====== Data shown ======

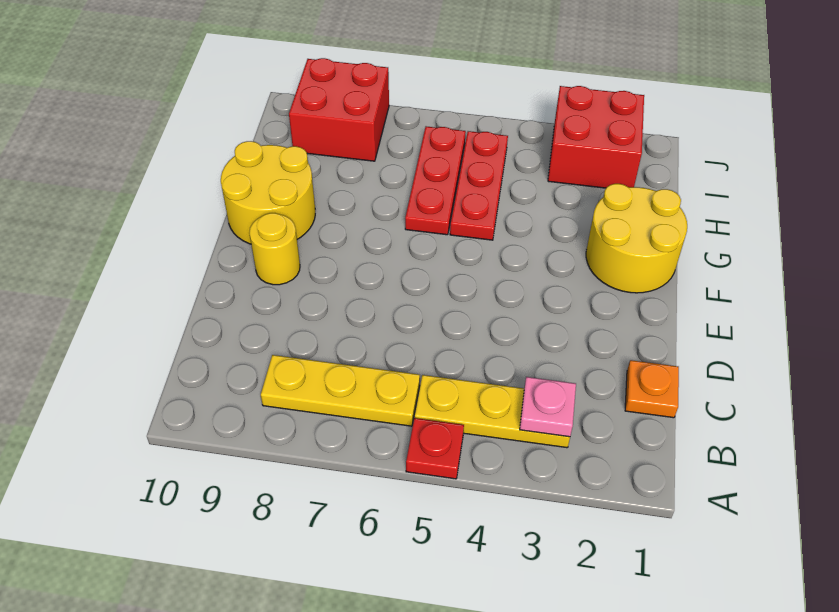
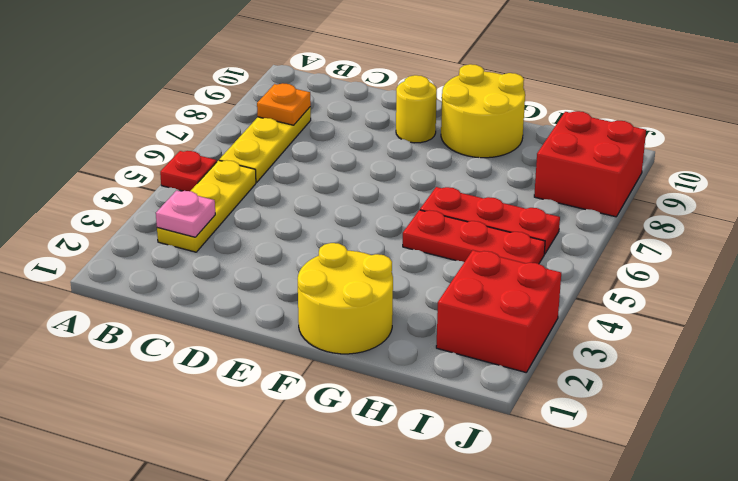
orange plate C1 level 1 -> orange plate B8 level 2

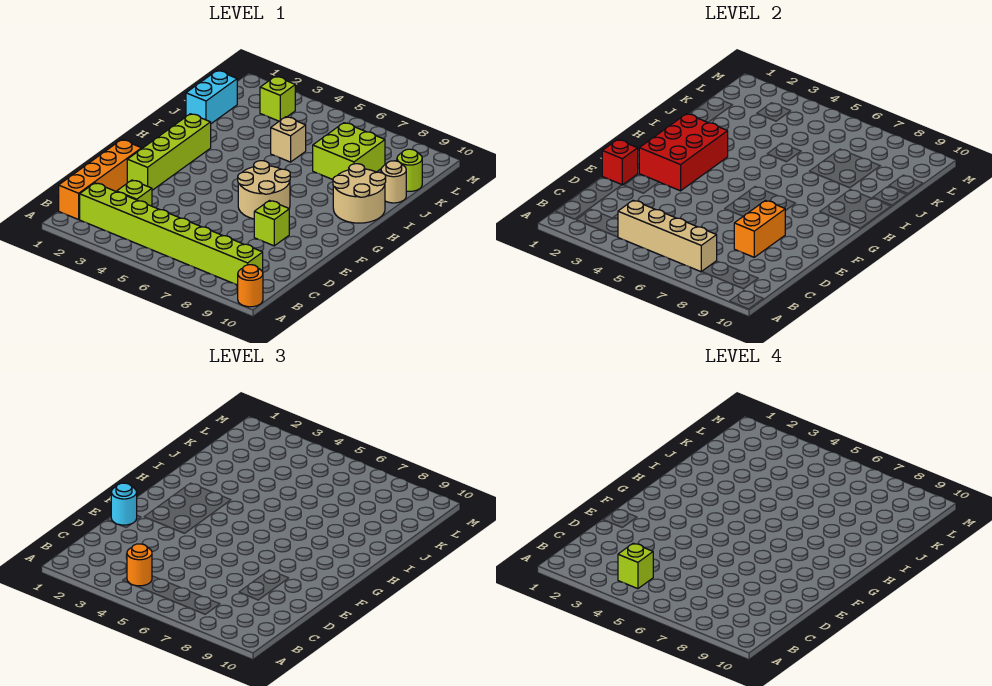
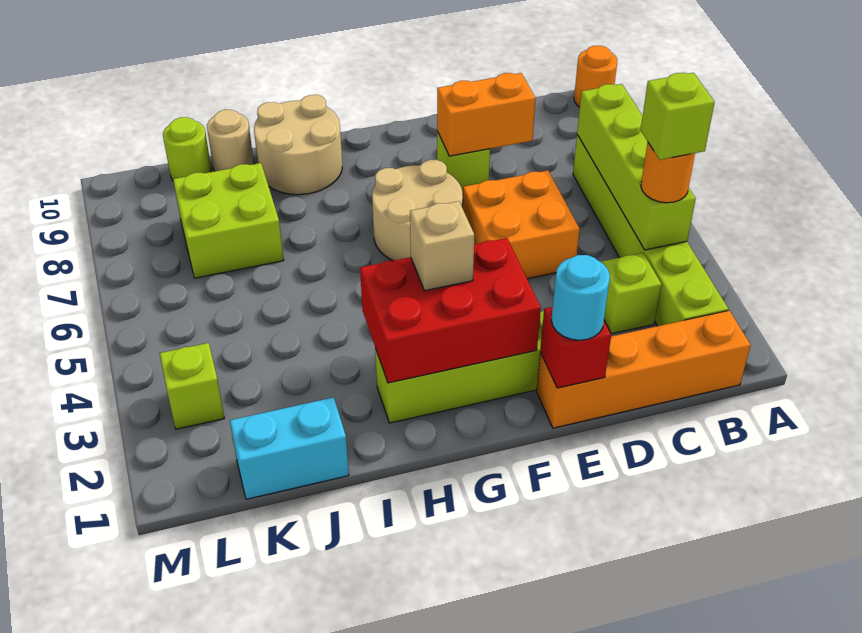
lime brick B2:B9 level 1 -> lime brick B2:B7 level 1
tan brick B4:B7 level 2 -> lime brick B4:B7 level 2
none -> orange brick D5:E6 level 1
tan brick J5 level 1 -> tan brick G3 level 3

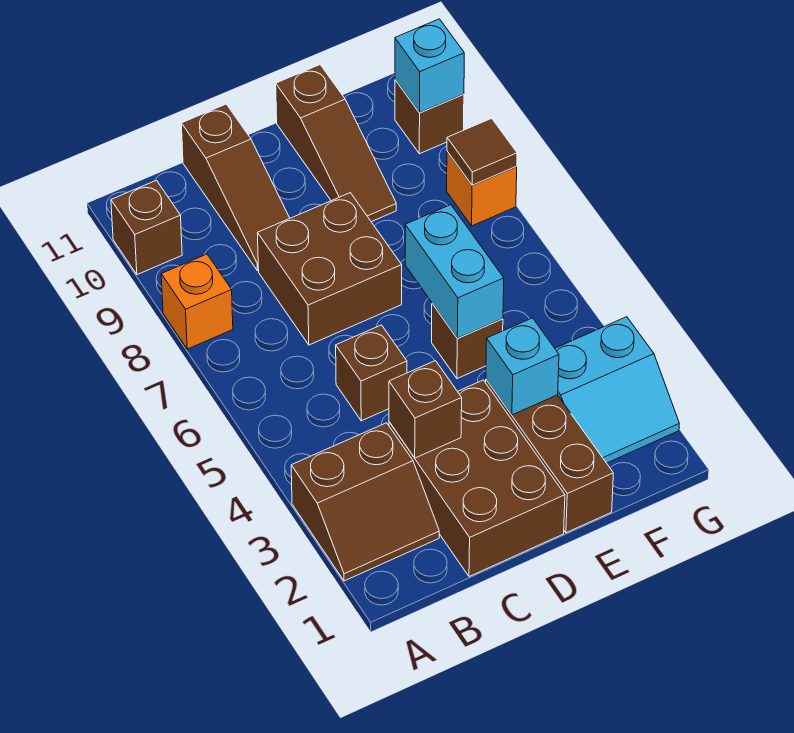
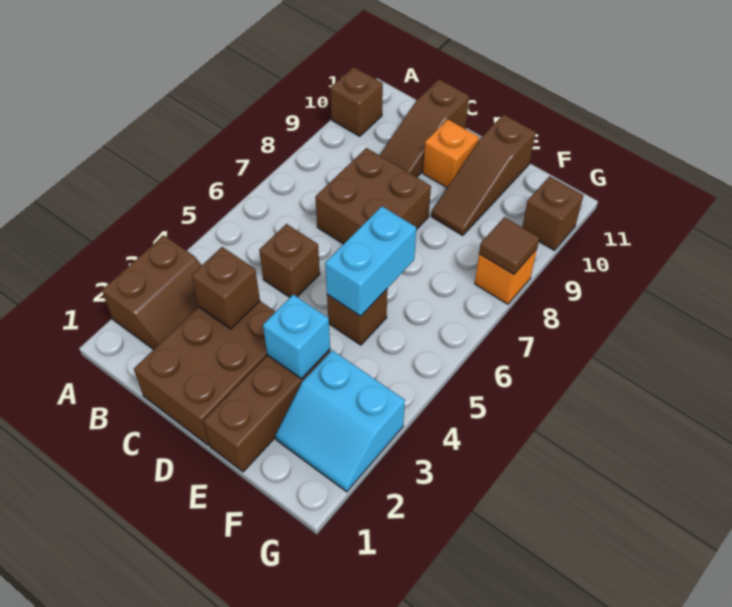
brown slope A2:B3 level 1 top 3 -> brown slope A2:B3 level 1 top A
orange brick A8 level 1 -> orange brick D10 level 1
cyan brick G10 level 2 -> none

======

### Prompt
Wherever a line above contains "brick", copy that line.

### Response
lime brick B2:B9 level 1 -> lime brick B2:B7 level 1
tan brick B4:B7 level 2 -> lime brick B4:B7 level 2
none -> orange brick D5:E6 level 1
tan brick J5 level 1 -> tan brick G3 level 3
orange brick A8 level 1 -> orange brick D10 level 1
cyan brick G10 level 2 -> none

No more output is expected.